WHAT YOU ARE ASKED TO DO
Repeat the entries exactly but omit the pictures.

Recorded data
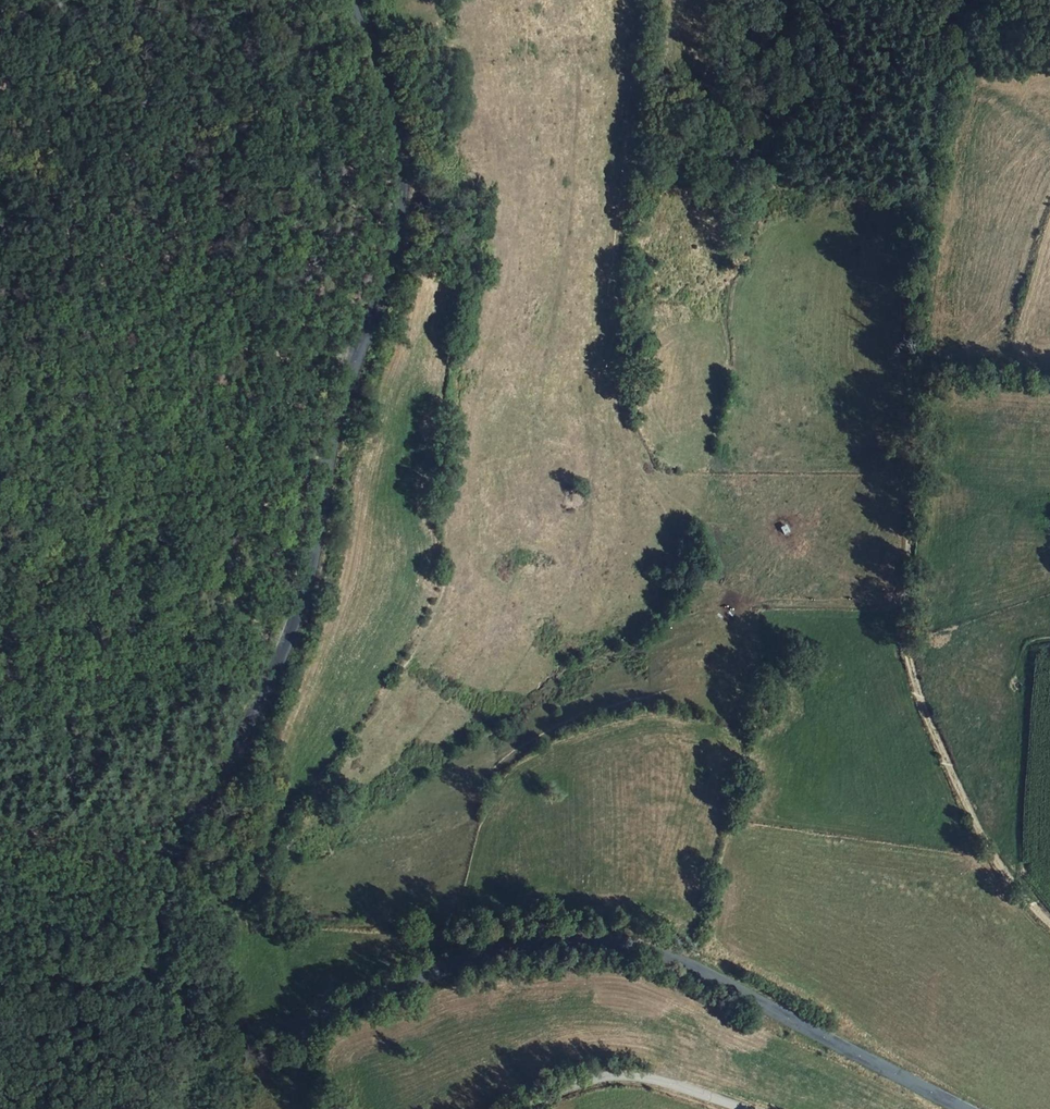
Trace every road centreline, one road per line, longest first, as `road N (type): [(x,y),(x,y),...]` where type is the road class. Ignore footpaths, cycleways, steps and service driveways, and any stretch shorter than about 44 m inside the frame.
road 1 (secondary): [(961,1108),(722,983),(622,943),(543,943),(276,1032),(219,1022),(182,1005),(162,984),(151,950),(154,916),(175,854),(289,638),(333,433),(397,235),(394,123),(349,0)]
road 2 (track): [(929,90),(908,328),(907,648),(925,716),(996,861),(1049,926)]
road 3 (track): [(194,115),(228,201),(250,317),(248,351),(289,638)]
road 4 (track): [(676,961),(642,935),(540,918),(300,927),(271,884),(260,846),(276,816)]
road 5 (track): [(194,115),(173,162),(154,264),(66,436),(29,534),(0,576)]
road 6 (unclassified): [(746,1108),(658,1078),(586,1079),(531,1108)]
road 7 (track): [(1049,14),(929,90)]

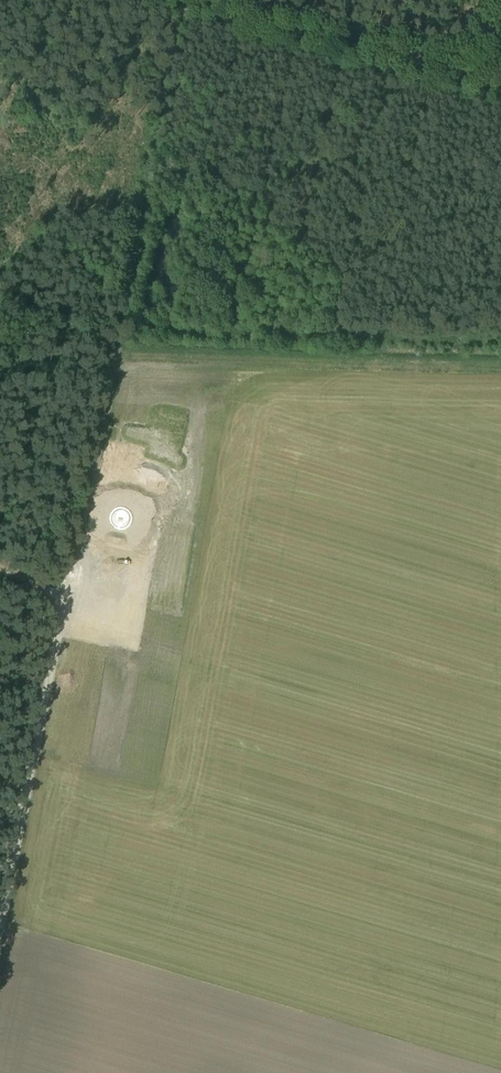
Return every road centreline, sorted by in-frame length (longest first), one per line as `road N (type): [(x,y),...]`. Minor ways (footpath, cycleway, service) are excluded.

TASK RESPONSE
Trace every road centreline, one road per line, longest first, as `road N (type): [(x,y),(x,y),...]` where type is the road class. Ignore footpaths, cycleways, steps and service driveways, and any stretch shorter than about 44 m inside the frame.
road 1 (secondary): [(961,1108),(722,983),(622,943),(543,943),(276,1032),(219,1022),(182,1005),(162,984),(151,950),(154,916),(175,854),(289,638),(333,433),(397,235),(394,123),(349,0)]
road 2 (track): [(929,90),(908,328),(907,648),(925,716),(996,861),(1049,926)]
road 3 (track): [(194,115),(228,201),(250,317),(248,351),(289,638)]
road 4 (track): [(676,961),(642,935),(540,918),(300,927),(271,884),(260,846),(276,816)]
road 5 (track): [(194,115),(173,162),(154,264),(66,436),(29,534),(0,576)]
road 6 (unclassified): [(746,1108),(658,1078),(586,1079),(531,1108)]
road 7 (track): [(1049,14),(929,90)]

Return every road centreline, sorted by in-frame length (longest first), one per line as `road N (type): [(x,y),...]`. Minor ways (footpath, cycleway, service) are excluded.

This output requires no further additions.